> INSTRUCTIONS FOR THE TASK
Print all of the data exactly, but drop the pictures.

Records excerpted from a collection
* * * * * * * * *
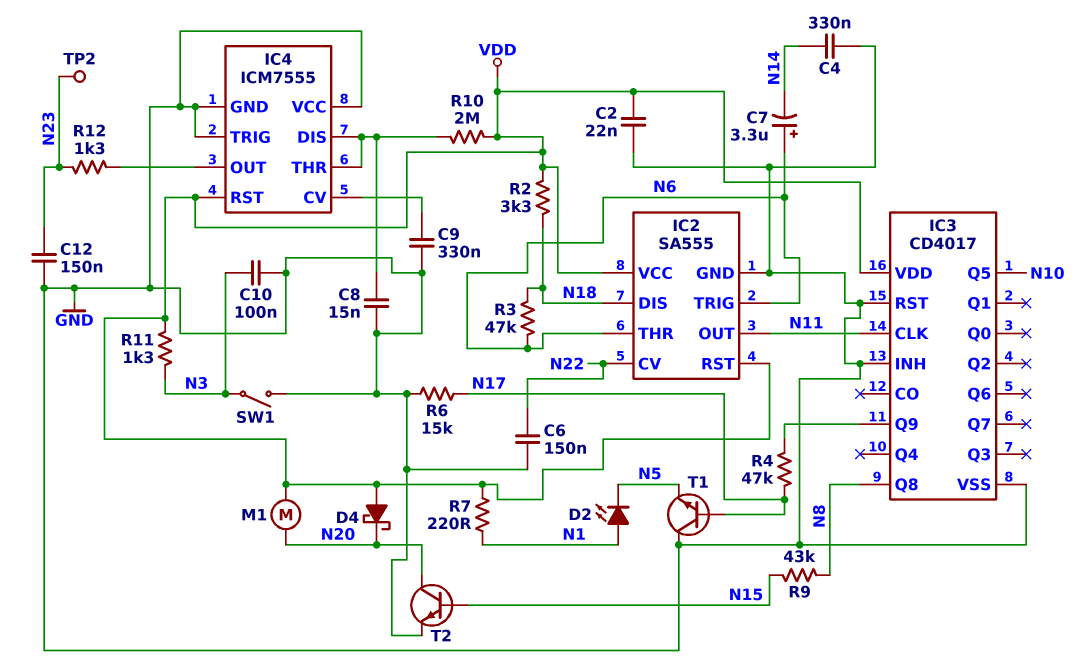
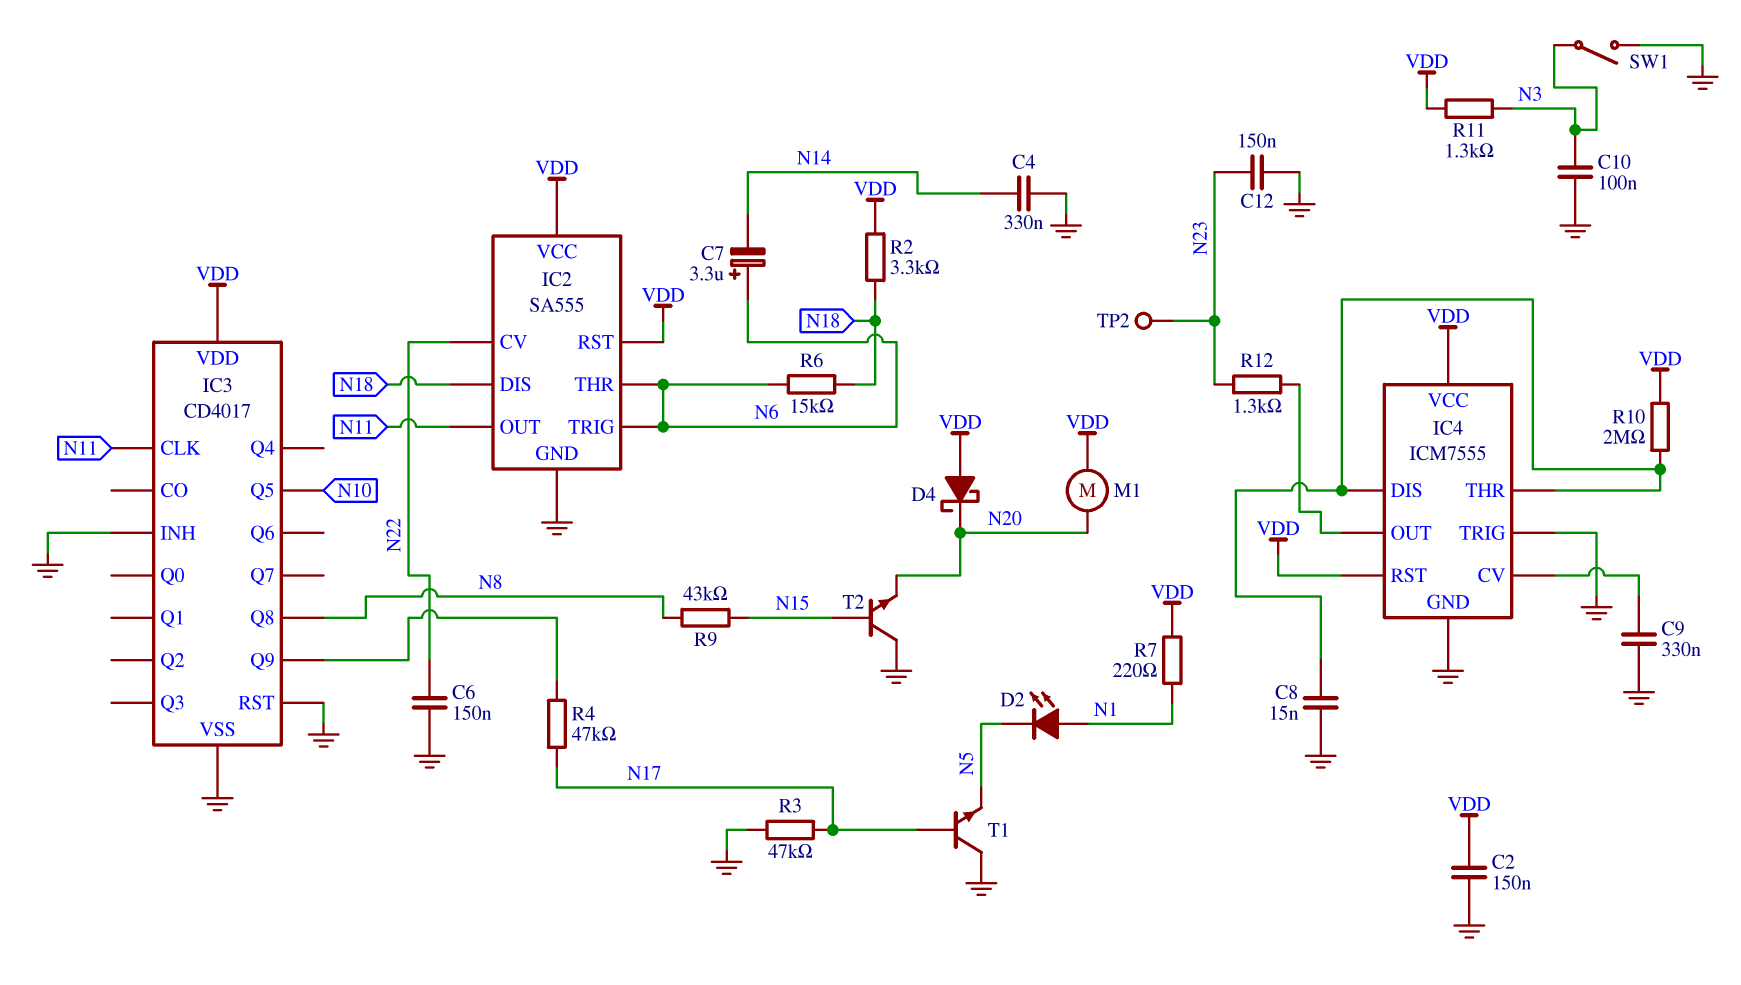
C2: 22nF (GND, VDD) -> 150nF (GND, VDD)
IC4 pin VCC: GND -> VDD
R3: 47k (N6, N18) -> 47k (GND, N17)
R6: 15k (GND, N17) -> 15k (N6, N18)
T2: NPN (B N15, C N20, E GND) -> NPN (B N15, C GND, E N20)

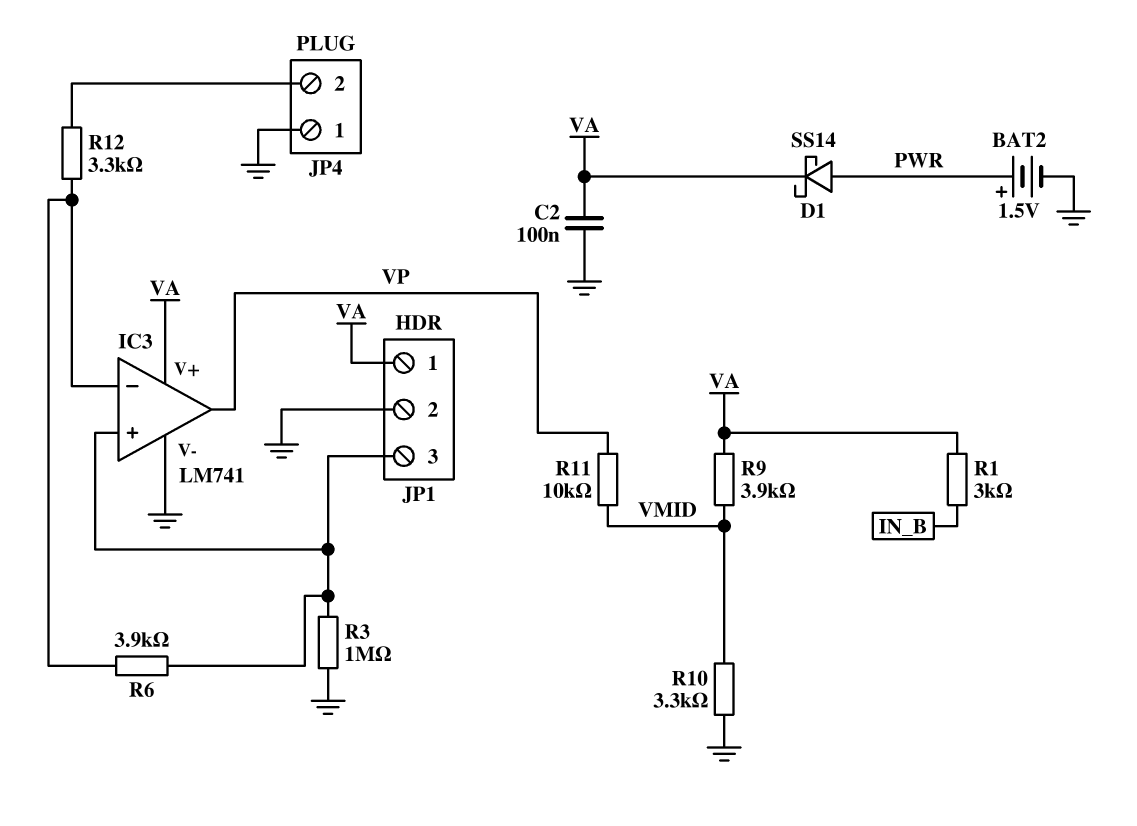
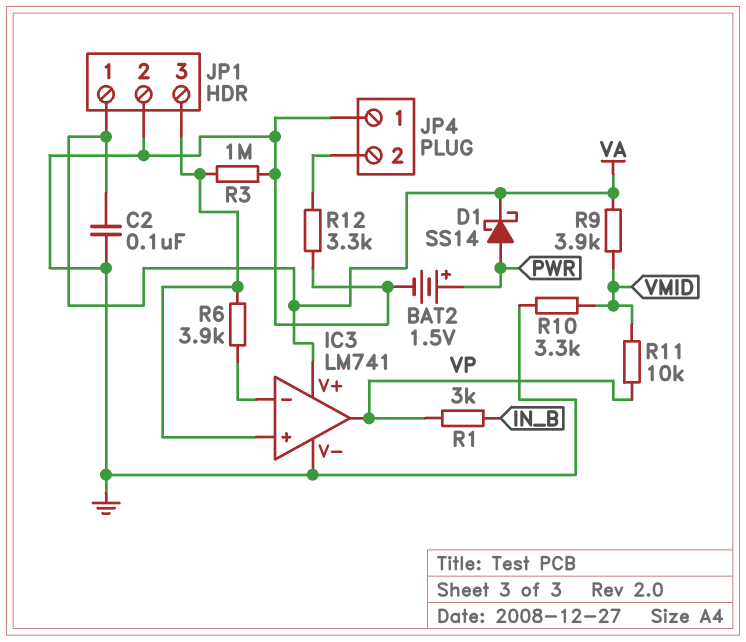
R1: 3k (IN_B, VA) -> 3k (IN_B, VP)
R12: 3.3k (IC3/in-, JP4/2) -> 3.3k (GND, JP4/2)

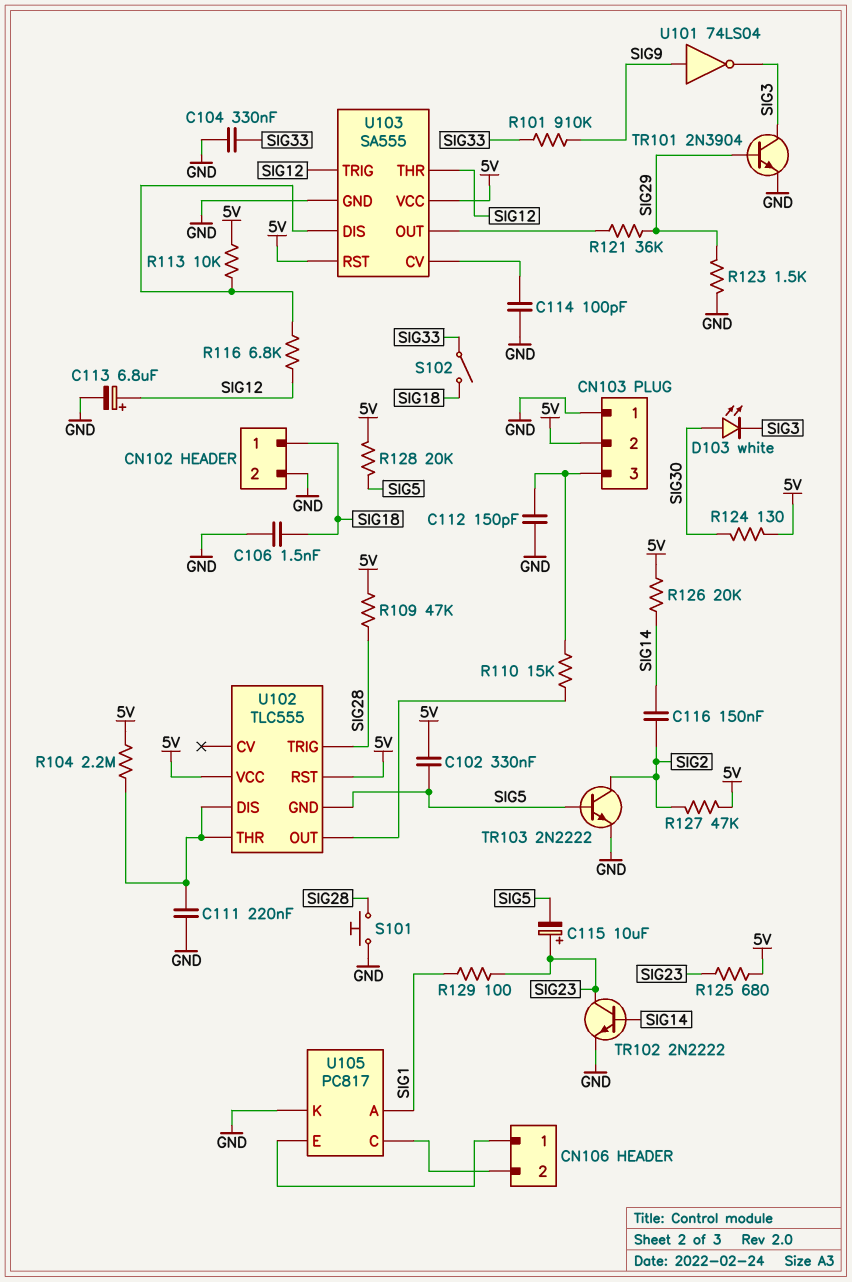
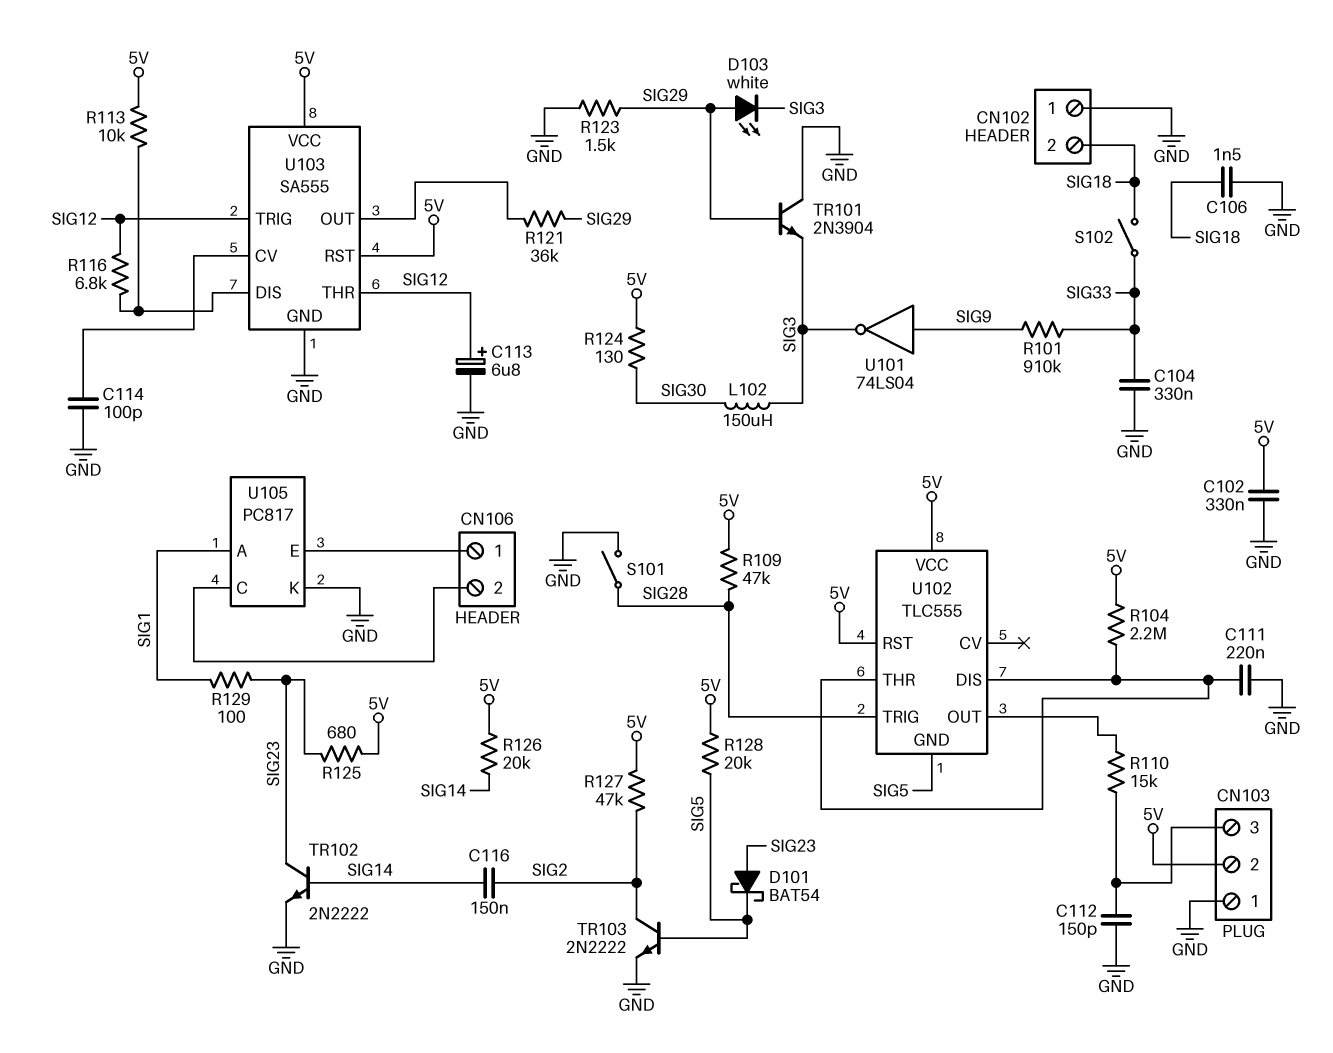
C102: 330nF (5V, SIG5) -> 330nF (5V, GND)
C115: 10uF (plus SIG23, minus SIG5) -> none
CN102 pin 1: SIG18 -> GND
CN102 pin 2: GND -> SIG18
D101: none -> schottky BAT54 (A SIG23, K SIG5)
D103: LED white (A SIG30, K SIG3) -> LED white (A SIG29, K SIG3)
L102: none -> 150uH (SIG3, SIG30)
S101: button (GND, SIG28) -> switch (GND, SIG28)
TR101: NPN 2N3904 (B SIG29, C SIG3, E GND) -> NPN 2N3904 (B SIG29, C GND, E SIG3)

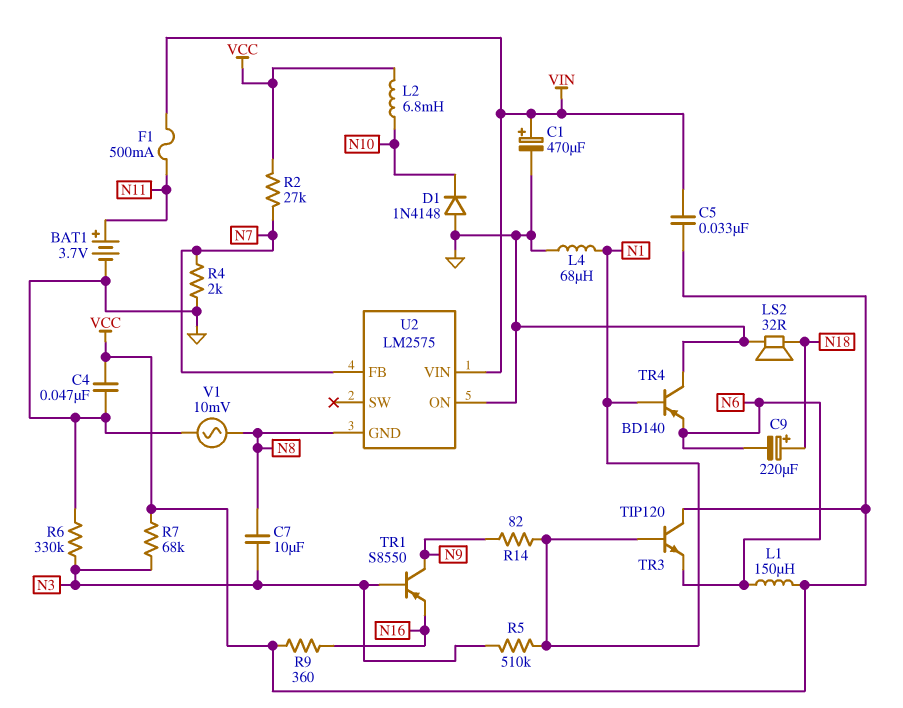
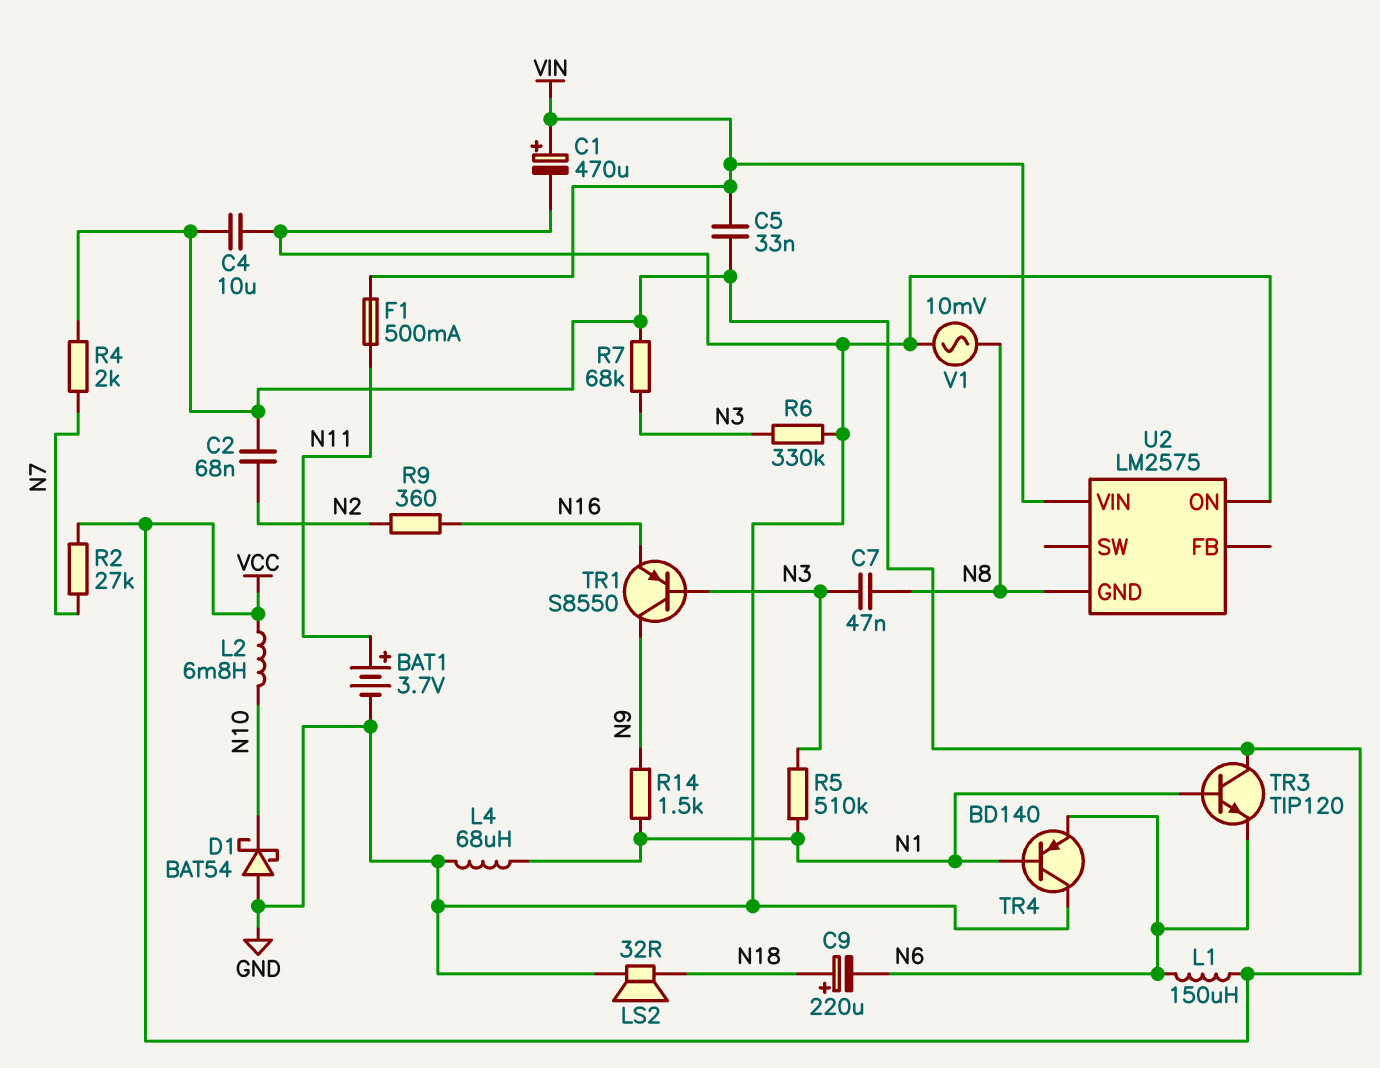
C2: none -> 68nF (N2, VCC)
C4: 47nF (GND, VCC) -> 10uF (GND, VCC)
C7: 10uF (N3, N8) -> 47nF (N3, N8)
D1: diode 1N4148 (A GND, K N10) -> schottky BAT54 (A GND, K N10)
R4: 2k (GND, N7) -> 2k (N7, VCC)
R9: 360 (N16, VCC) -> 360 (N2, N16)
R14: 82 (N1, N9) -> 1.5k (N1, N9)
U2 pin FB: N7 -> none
* * * * * * * * *
> PROBLEM SOLUTION
C2: 22nF (GND, VDD) -> 150nF (GND, VDD)
IC4 pin VCC: GND -> VDD
R3: 47k (N6, N18) -> 47k (GND, N17)
R6: 15k (GND, N17) -> 15k (N6, N18)
T2: NPN (B N15, C N20, E GND) -> NPN (B N15, C GND, E N20)

R1: 3k (IN_B, VA) -> 3k (IN_B, VP)
R12: 3.3k (IC3/in-, JP4/2) -> 3.3k (GND, JP4/2)

C102: 330nF (5V, SIG5) -> 330nF (5V, GND)
C115: 10uF (plus SIG23, minus SIG5) -> none
CN102 pin 1: SIG18 -> GND
CN102 pin 2: GND -> SIG18
D101: none -> schottky BAT54 (A SIG23, K SIG5)
D103: LED white (A SIG30, K SIG3) -> LED white (A SIG29, K SIG3)
L102: none -> 150uH (SIG3, SIG30)
S101: button (GND, SIG28) -> switch (GND, SIG28)
TR101: NPN 2N3904 (B SIG29, C SIG3, E GND) -> NPN 2N3904 (B SIG29, C GND, E SIG3)

C2: none -> 68nF (N2, VCC)
C4: 47nF (GND, VCC) -> 10uF (GND, VCC)
C7: 10uF (N3, N8) -> 47nF (N3, N8)
D1: diode 1N4148 (A GND, K N10) -> schottky BAT54 (A GND, K N10)
R4: 2k (GND, N7) -> 2k (N7, VCC)
R9: 360 (N16, VCC) -> 360 (N2, N16)
R14: 82 (N1, N9) -> 1.5k (N1, N9)
U2 pin FB: N7 -> none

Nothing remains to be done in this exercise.